Repeat the records exactly, with one exception: no images.

----

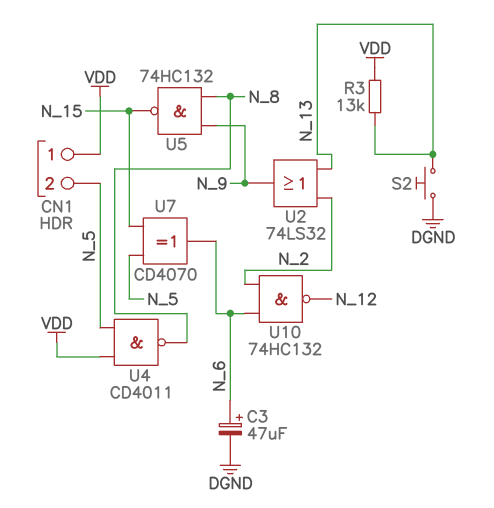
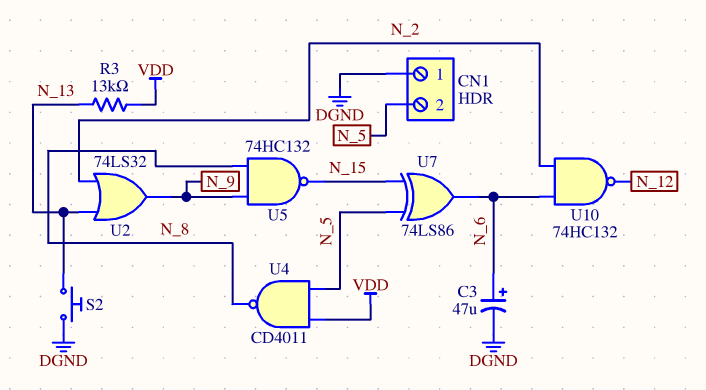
CN1 pin 1: VDD -> DGND
U7: XOR CD4070 (in N_5, in N_15, out N_6) -> XOR 74LS86 (in N_5, in N_15, out N_6)

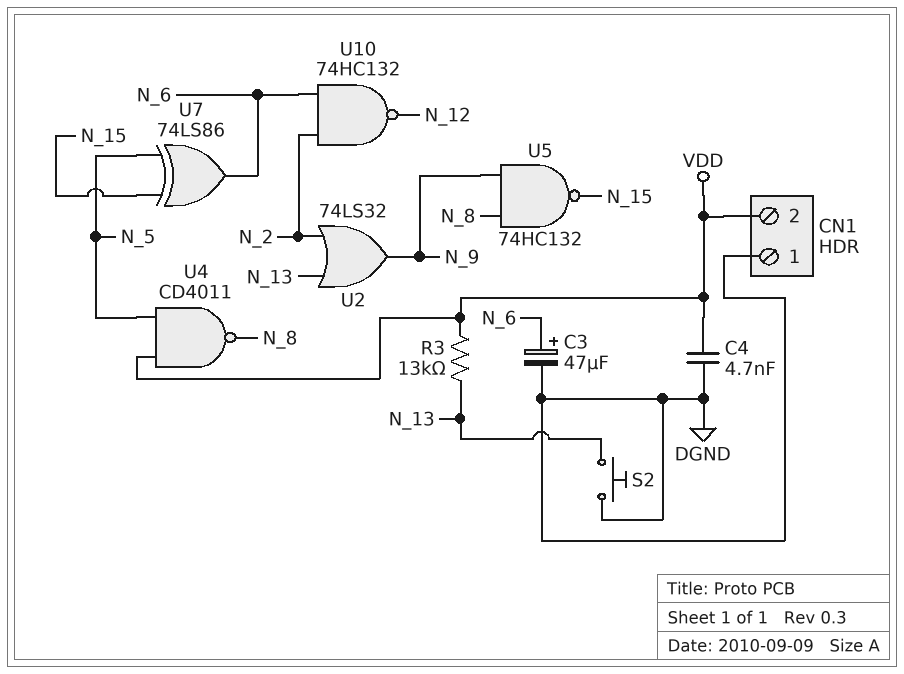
C4: none -> 4.7nF (DGND, VDD)
CN1 pin 2: N_5 -> VDD

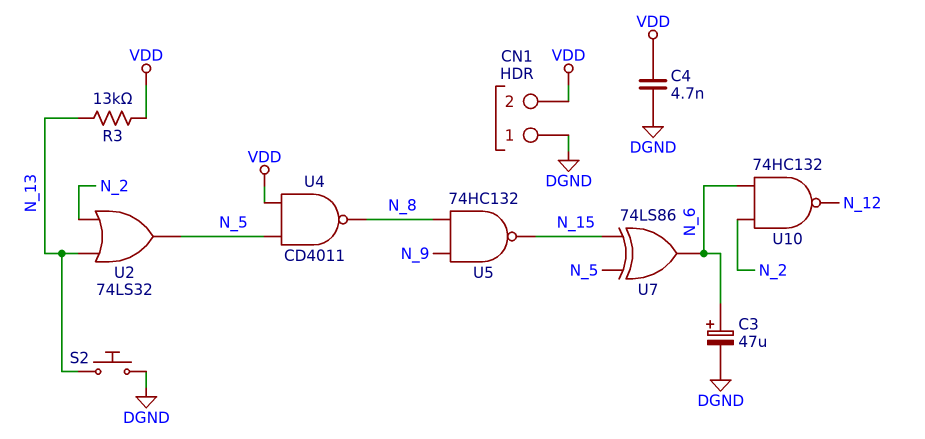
U2: OR 74LS32 (in N_2, in N_13, out N_9) -> OR 74LS32 (in N_2, in N_13, out N_5)

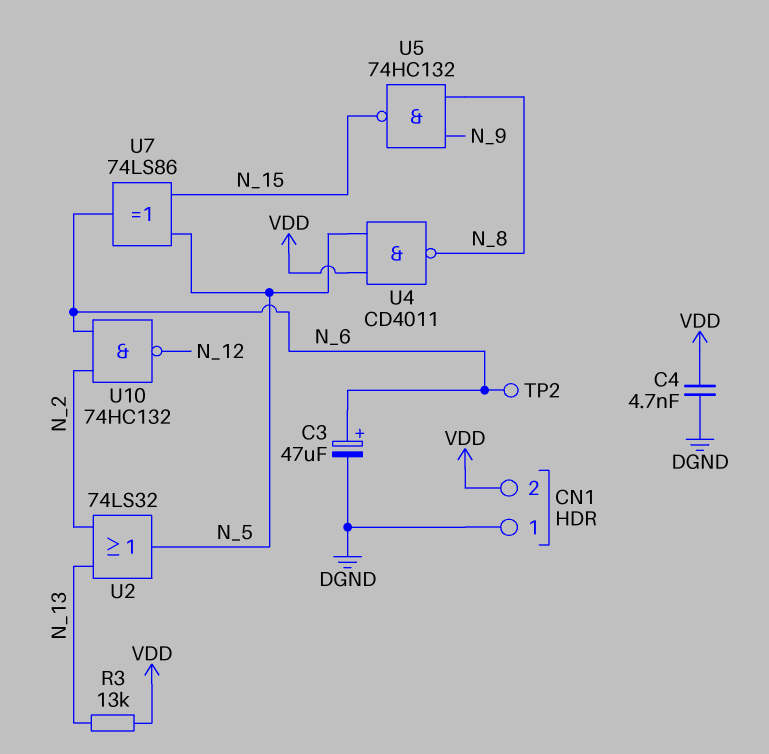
S2: button (DGND, N_13) -> none
TP2: none -> test point (N_6)

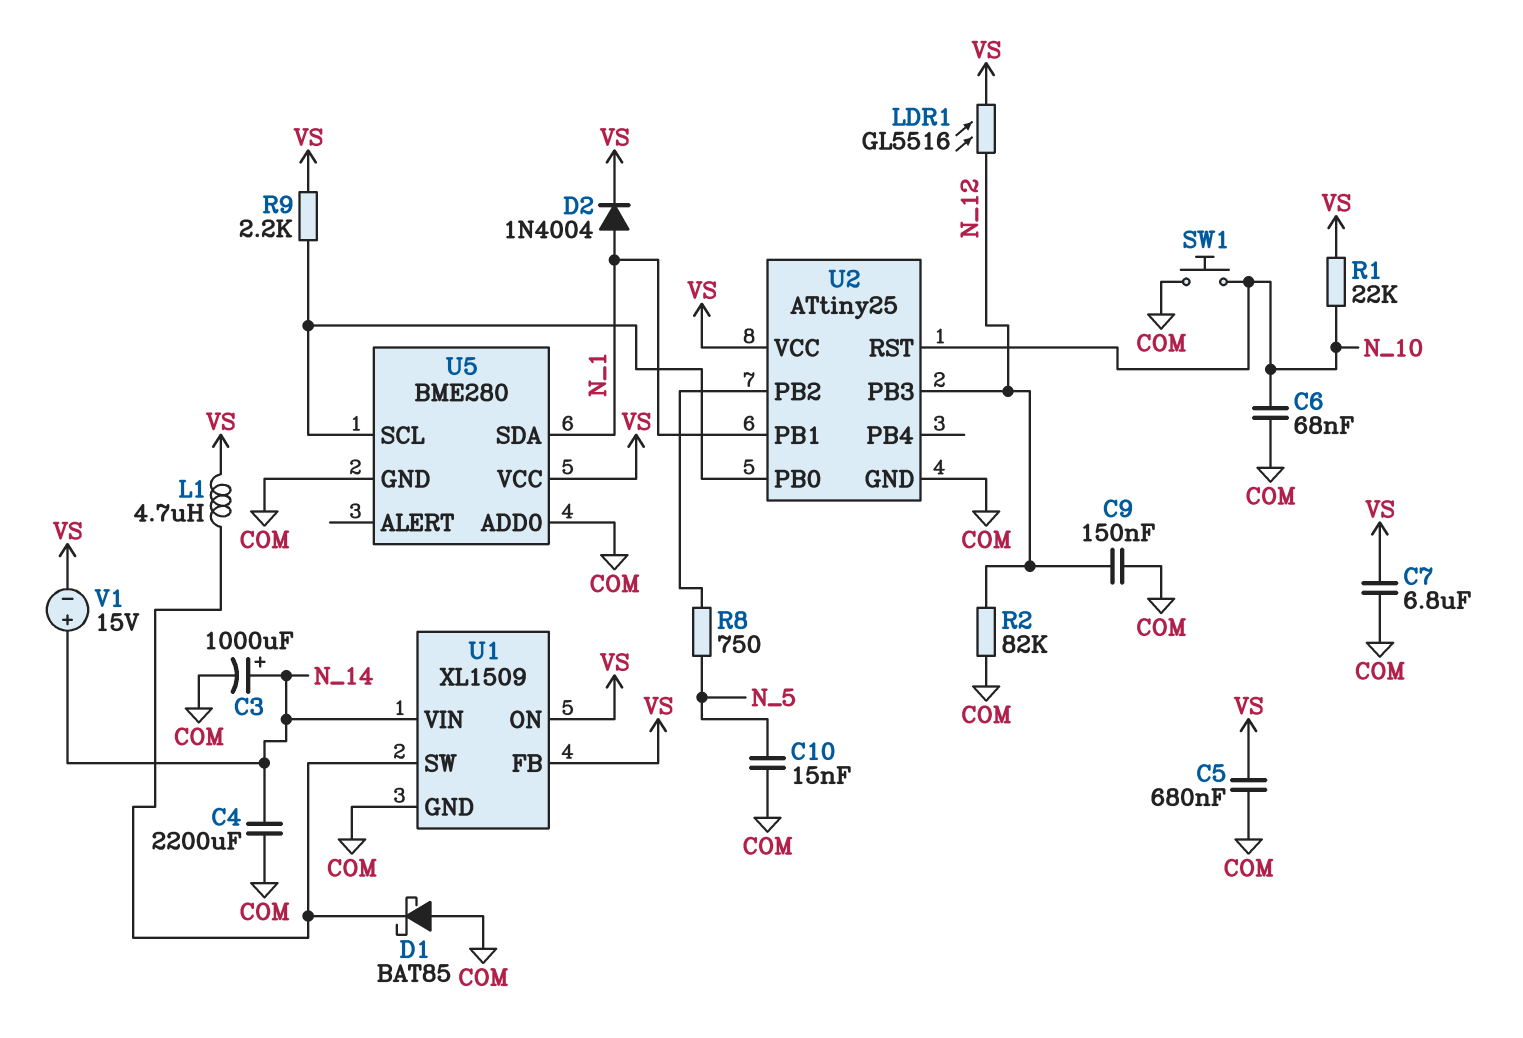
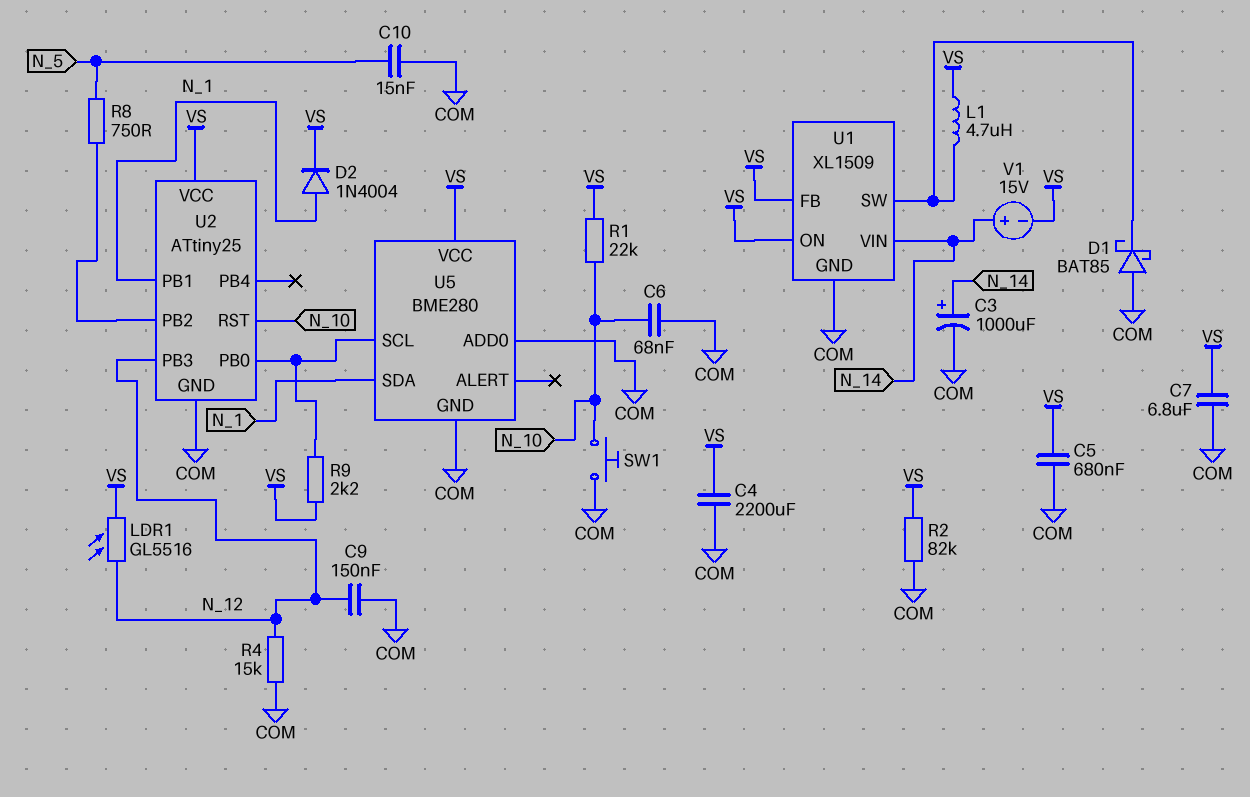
C4: 2200uF (COM, N_14) -> 2200uF (COM, VS)
R2: 82k (COM, N_12) -> 82k (COM, VS)
R4: none -> 15k (COM, N_12)

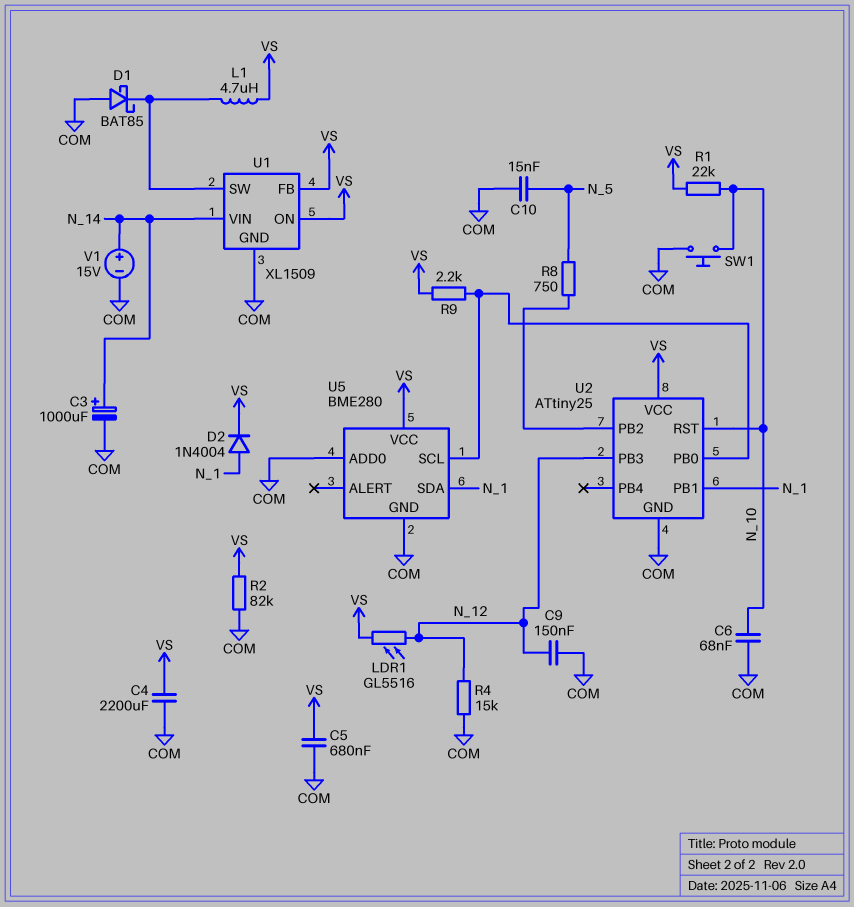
C7: 6.8uF (COM, VS) -> none
V1: 15V (plus N_14, minus VS) -> 15V (plus N_14, minus COM)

----

ANSWER TO THE EXERCISE
CN1 pin 1: VDD -> DGND
U7: XOR CD4070 (in N_5, in N_15, out N_6) -> XOR 74LS86 (in N_5, in N_15, out N_6)

C4: none -> 4.7nF (DGND, VDD)
CN1 pin 2: N_5 -> VDD

U2: OR 74LS32 (in N_2, in N_13, out N_9) -> OR 74LS32 (in N_2, in N_13, out N_5)

S2: button (DGND, N_13) -> none
TP2: none -> test point (N_6)

C4: 2200uF (COM, N_14) -> 2200uF (COM, VS)
R2: 82k (COM, N_12) -> 82k (COM, VS)
R4: none -> 15k (COM, N_12)

C7: 6.8uF (COM, VS) -> none
V1: 15V (plus N_14, minus VS) -> 15V (plus N_14, minus COM)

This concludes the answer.